Start of Task input
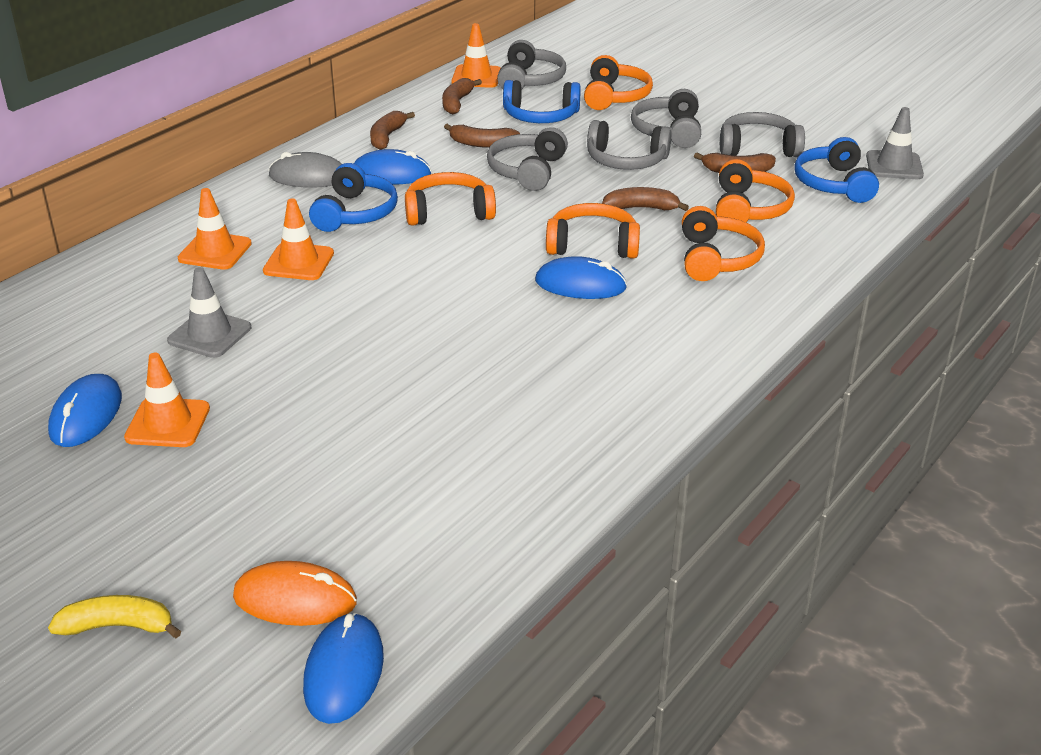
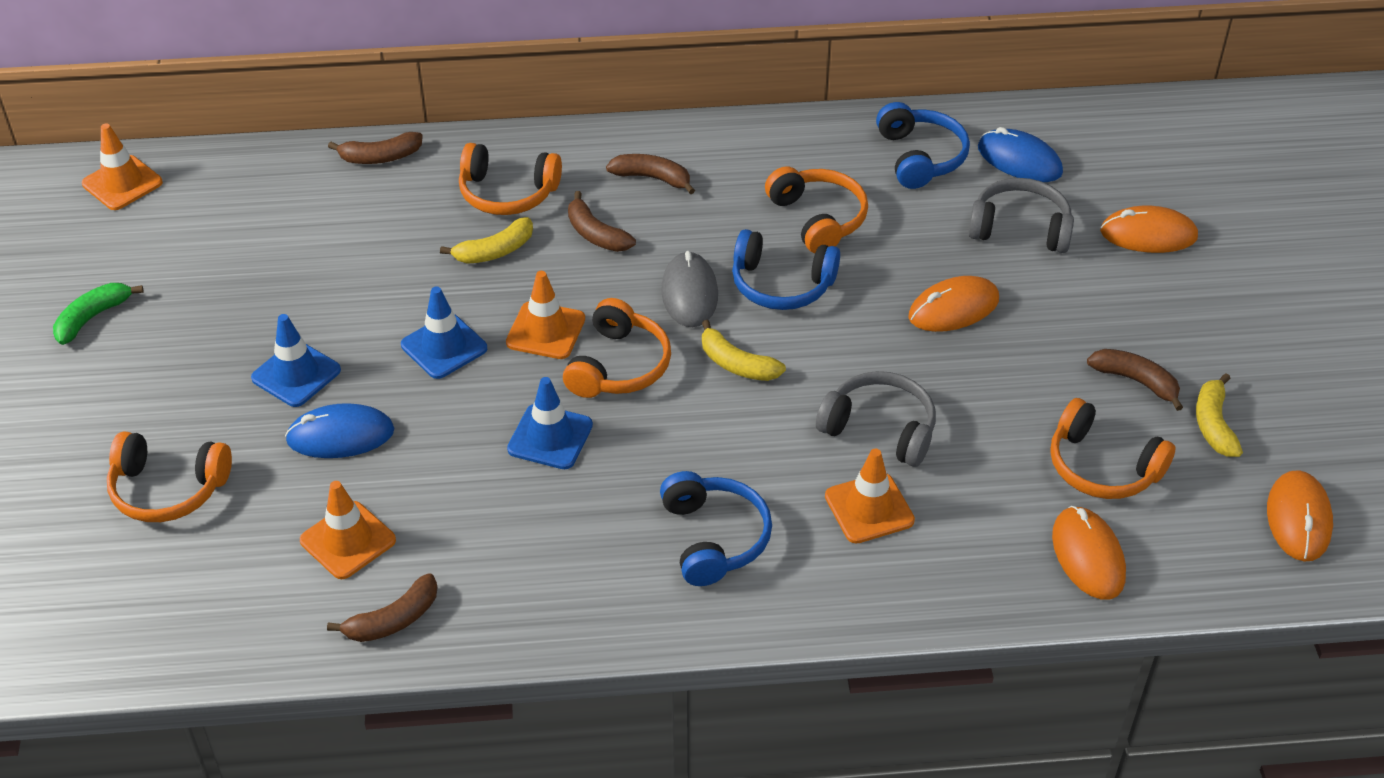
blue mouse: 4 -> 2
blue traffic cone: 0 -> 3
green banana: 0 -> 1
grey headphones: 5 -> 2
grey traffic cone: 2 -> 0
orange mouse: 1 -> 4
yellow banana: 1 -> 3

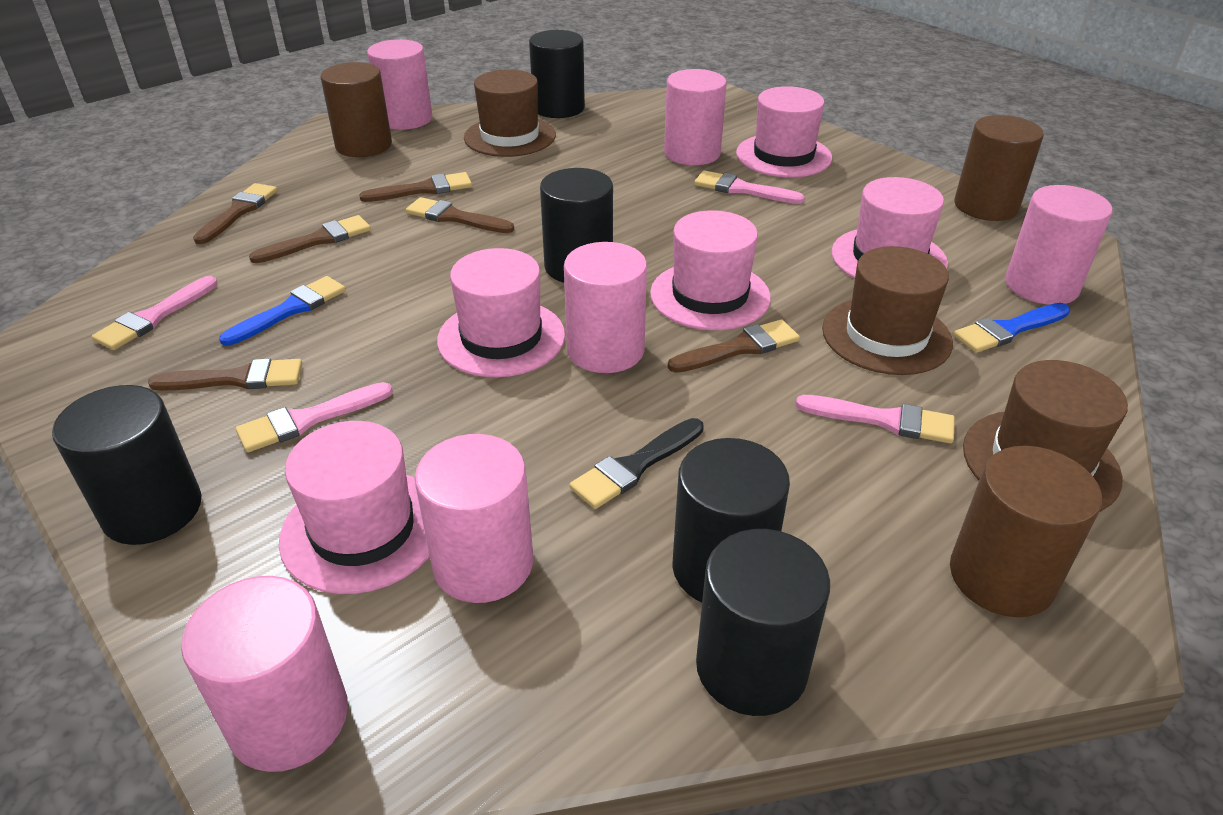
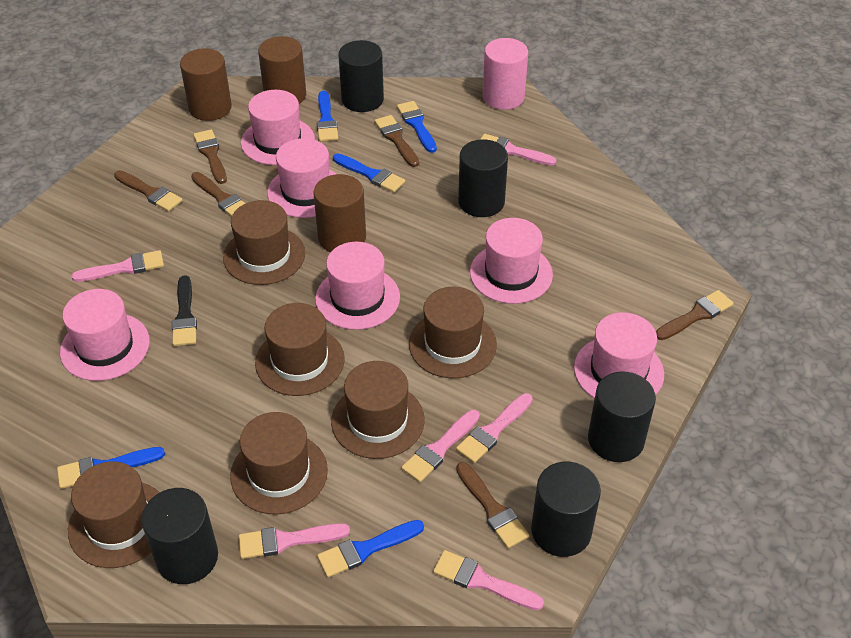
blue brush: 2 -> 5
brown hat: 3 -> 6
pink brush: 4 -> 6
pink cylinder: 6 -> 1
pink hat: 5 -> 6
End of Task input
To do
Scan the data for lines containing "grey" and copy all of them.

Result of this exercise
grey headphones: 5 -> 2
grey traffic cone: 2 -> 0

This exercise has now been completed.